About this exercise = Please reproduce, exactly and with nothing added, the line containing "green button [577,180,624,210]" and every line after it to the end of the records.

Stored dataset items
※ ※ ※
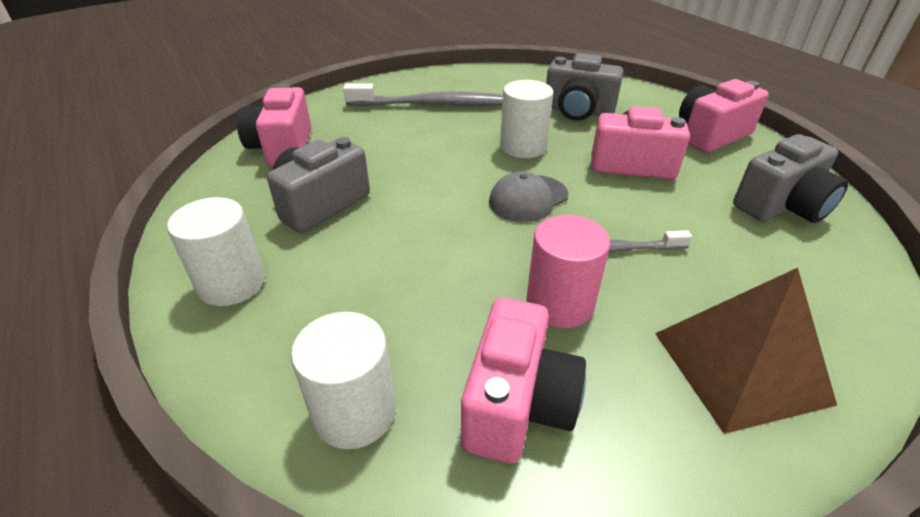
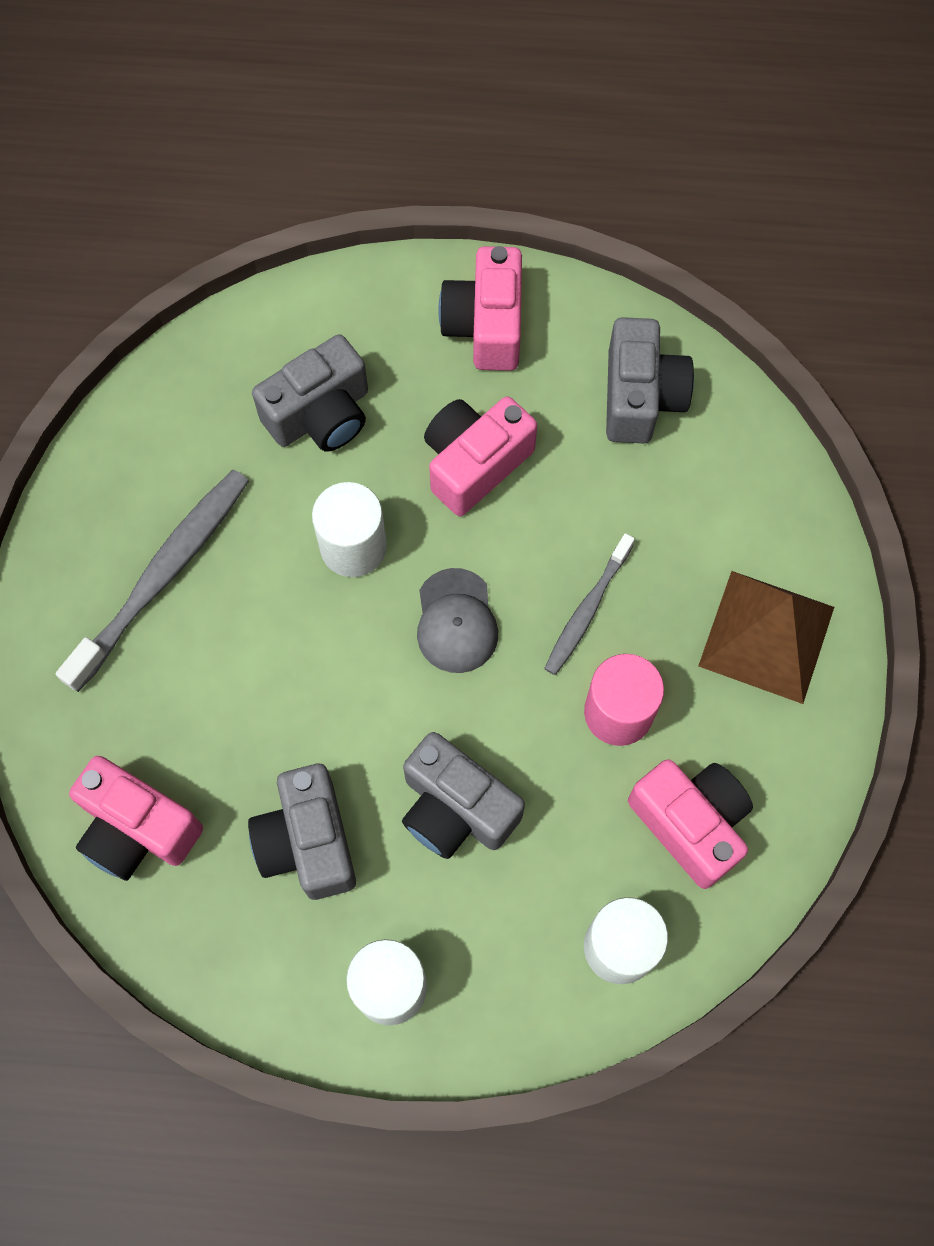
camera: 55 degrees left, 30 degrees up
none -> grey camera [402,732,525,859]

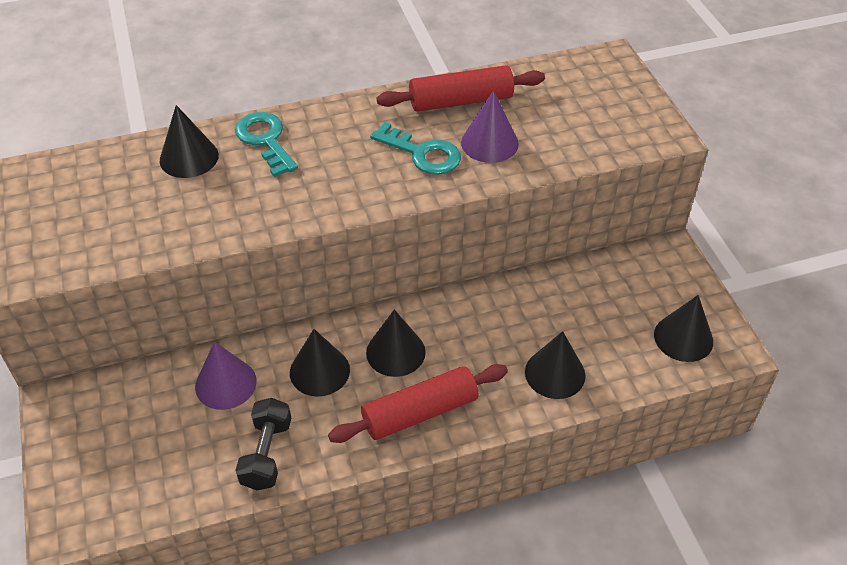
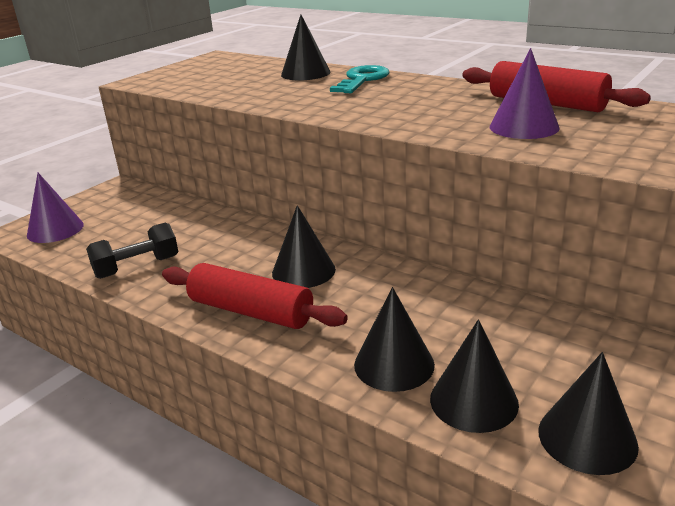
camera: 55 degrees right, 20 degrees down
purple cone [195,342,257,410] -> purple cone moved to [27,173,84,243]
black cone [290,329,350,397] -> black cone moved to [430,319,519,433]
turquoise key [370,122,461,175] -> none

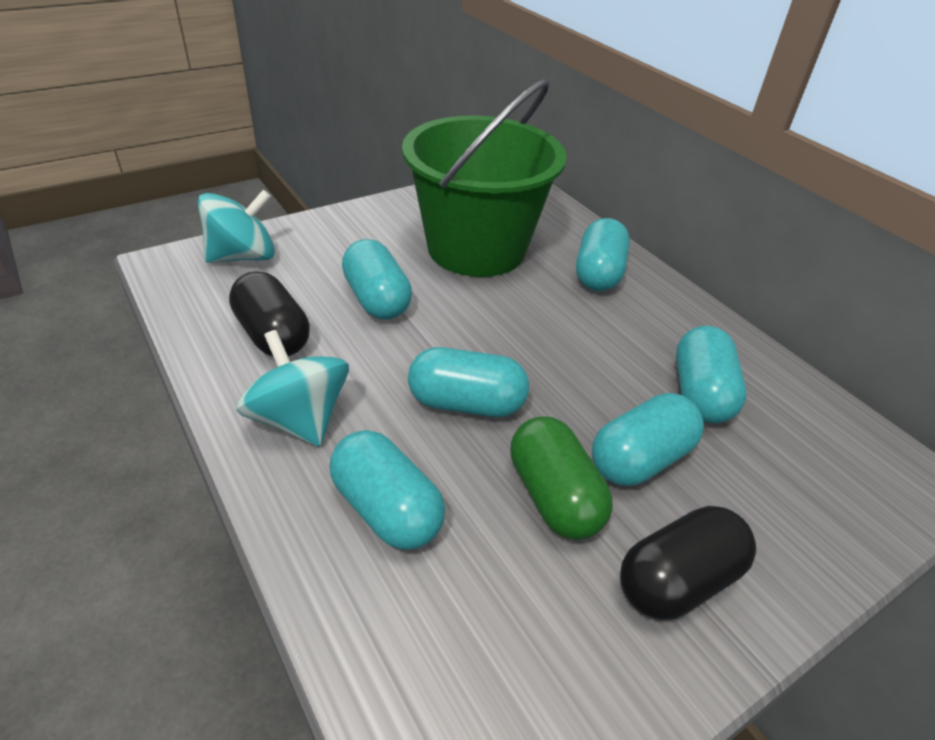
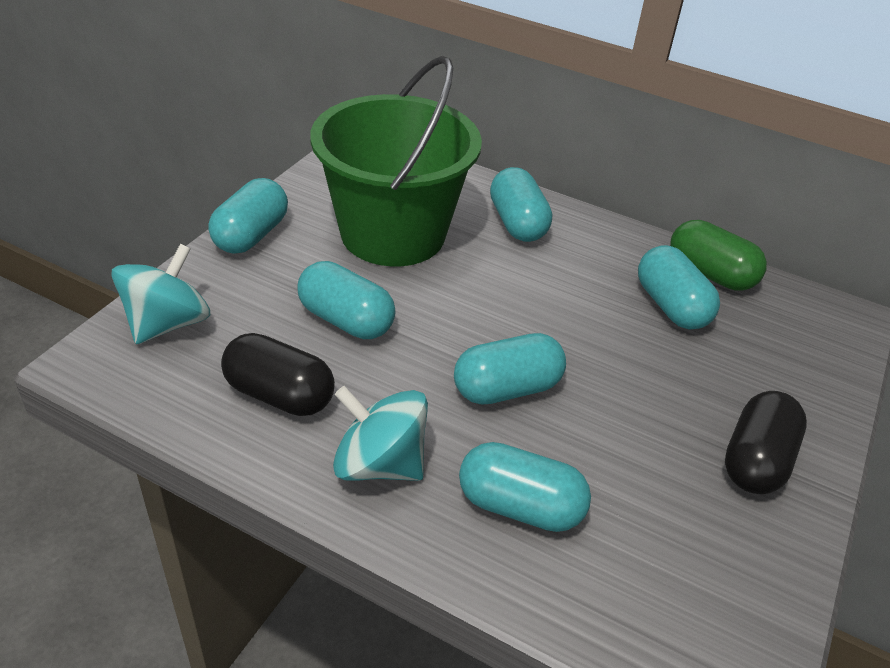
camera: 30 degrees left, 0 degrees up
green capsule [510,416,613,540] -> green capsule moved to [670,220,767,291]
turquoise capsule [592,393,704,486] -> turquoise capsule moved to [208,178,288,254]

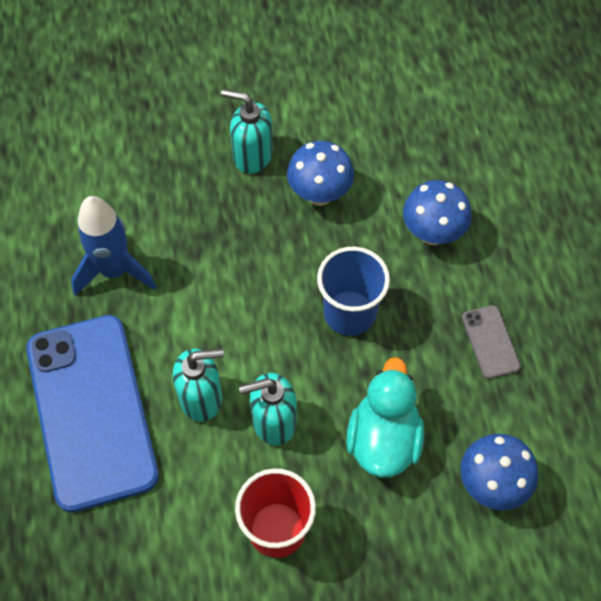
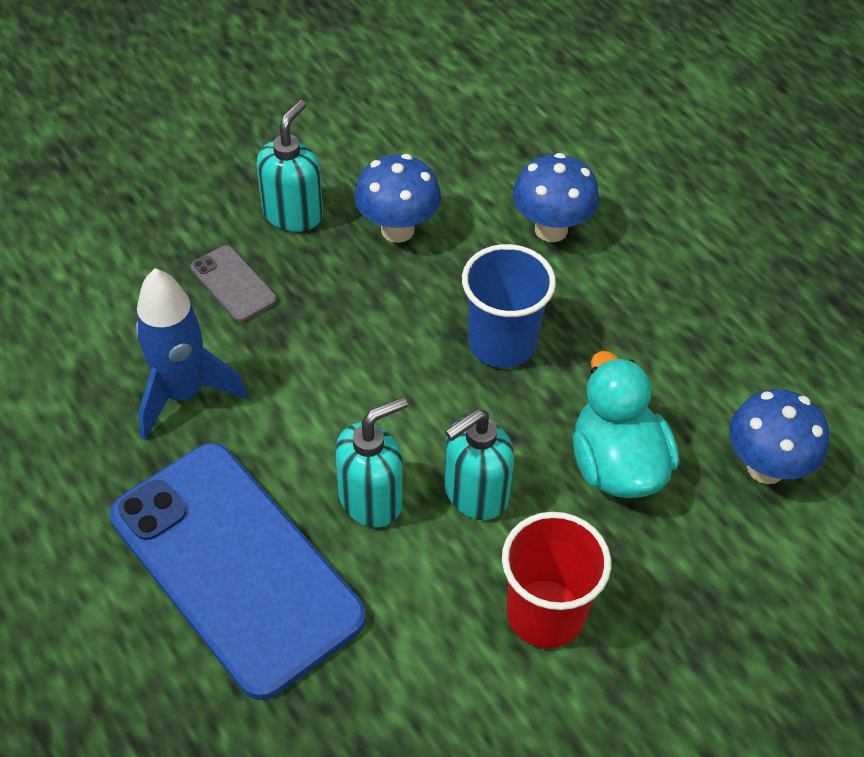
camera: 25 degrees left, 10 degrees down
turquoise soap dispenser [221,89,273,174] -> turquoise soap dispenser turned 120 degrees clockwise [256,100,323,232]
grey phone [462,305,521,379] -> grey phone moved to [191,245,277,322]

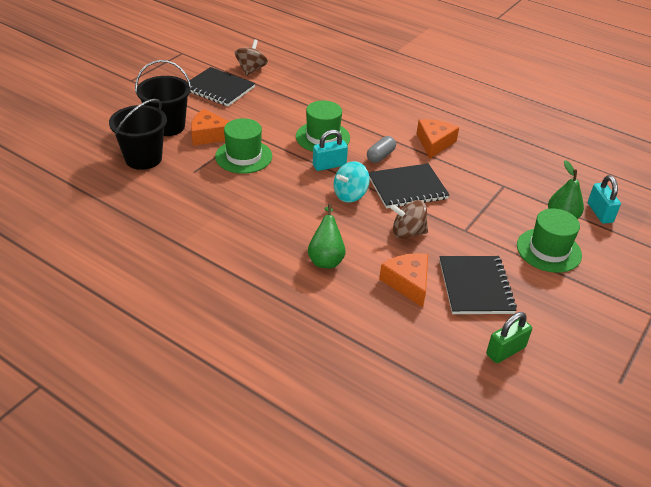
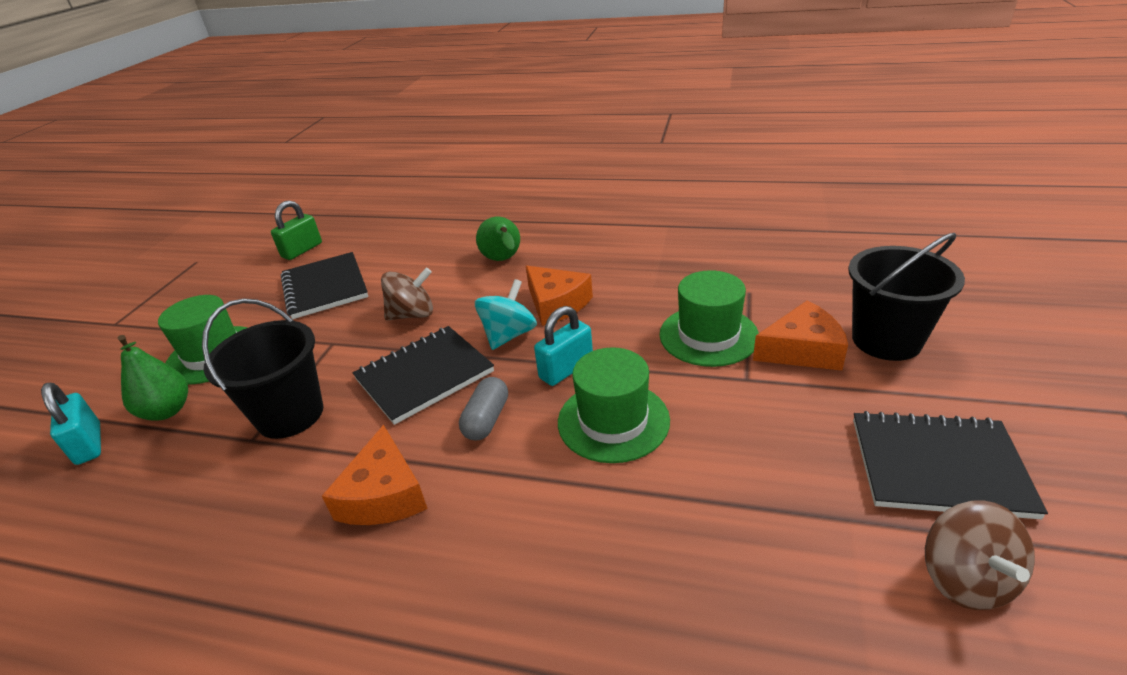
camera: 165 degrees right, 5 degrees down
black bucket [109,99,167,170] -> black bucket moved to [202,298,323,439]
orange cheese [379,253,428,307] -> orange cheese moved to [526,266,593,326]

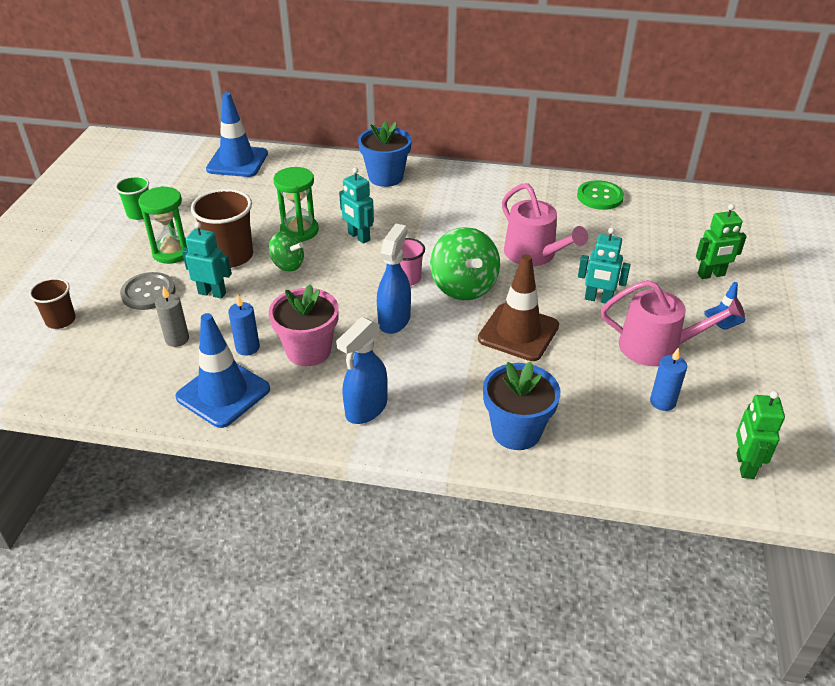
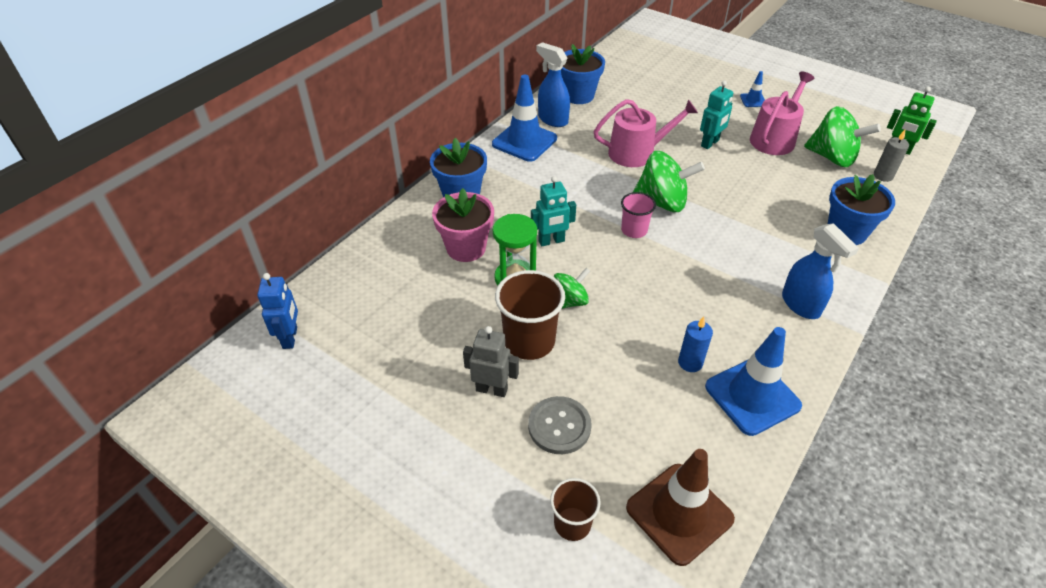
camera: 65 degrees left, 5 degrees up
green cup [115,176,149,220] -> none
green hourglass [138,186,187,264] -> grey robot [463,326,519,397]
grey candle [155,286,189,347] -> grey candle moved to [874,130,909,182]
turquoise robot [182,222,232,299] -> none
blue traffic cone [206,92,268,177] -> blue traffic cone moved to [492,75,557,162]
pink flower pot [269,284,339,366] -> pink flower pot moved to [432,188,494,262]
blue spray bottle [377,224,411,334] -> blue spray bottle moved to [536,42,570,127]
brown traffic cone [478,254,559,361] -> brown traffic cone moved to [626,449,735,566]
green button [577,180,624,210] -> blue flower pot [561,44,605,104]
blue candle [650,348,687,411] -> green spinning top [804,106,881,167]
green robot [696,204,747,279] -> none
none -> blue robot [257,273,298,349]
※ ※ ※
Task response =
green button [577,180,624,210] -> blue flower pot [561,44,605,104]
blue candle [650,348,687,411] -> green spinning top [804,106,881,167]
green robot [696,204,747,279] -> none
none -> blue robot [257,273,298,349]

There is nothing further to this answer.